» **Work instructions**
Could you write out, word for word, only the lines from the one containing "cyan plate F4:G6" through the last line of the data below?

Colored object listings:
════════════════════
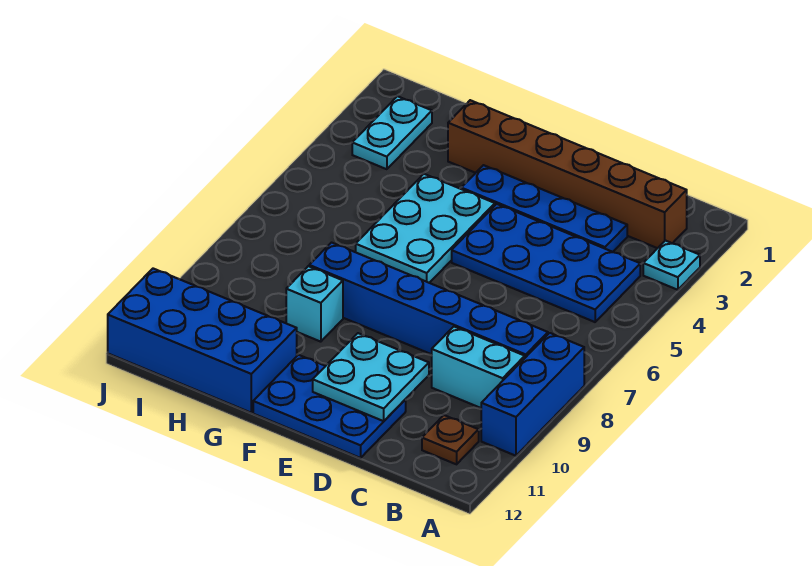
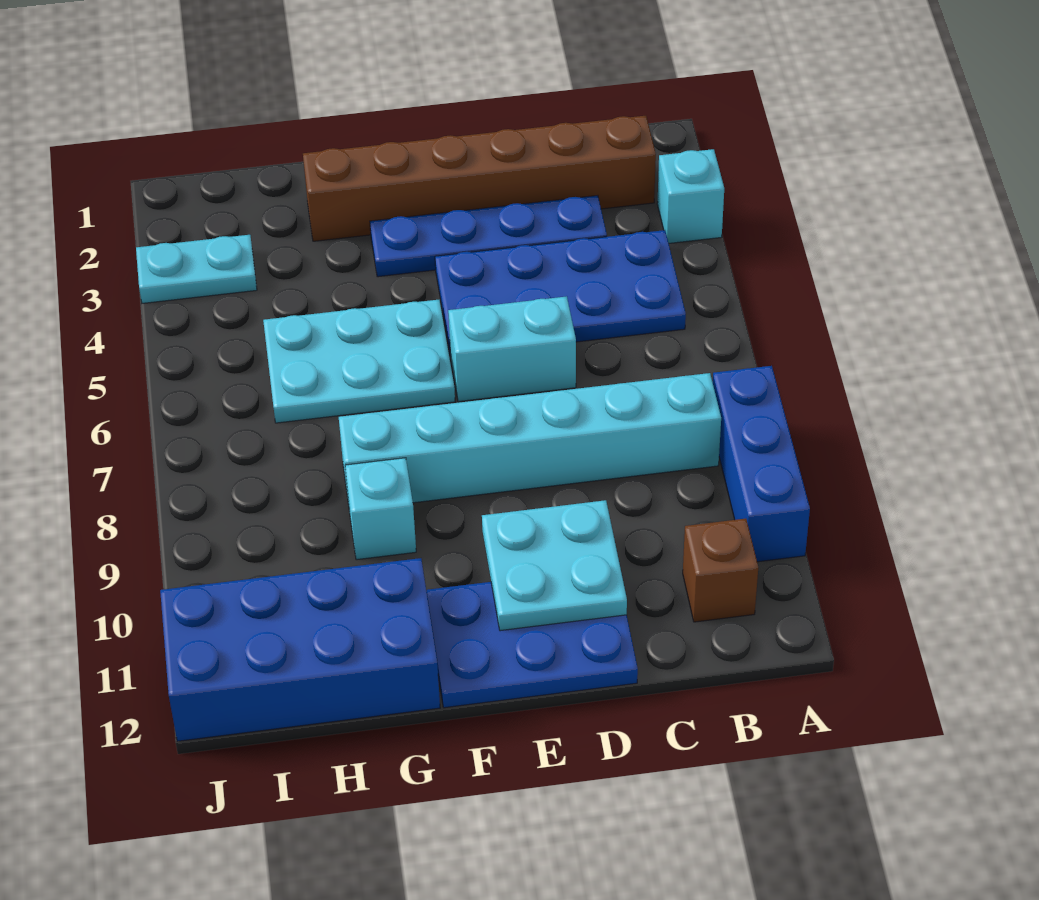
cyan plate A3 level 1 -> cyan brick A3 level 1
blue brick B8:G8 level 1 -> cyan brick B8:G8 level 1
cyan brick B9:C9 level 1 -> cyan brick D6:E6 level 1
brown plate B11 level 1 -> brown brick B11 level 1
cyan plate F4:G6 level 1 -> cyan plate F5:H6 level 1
cyan plate I2:I3 level 1 -> cyan plate I3:J3 level 1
════════════════════
» **Solution for this exercise**
cyan plate F4:G6 level 1 -> cyan plate F5:H6 level 1
cyan plate I2:I3 level 1 -> cyan plate I3:J3 level 1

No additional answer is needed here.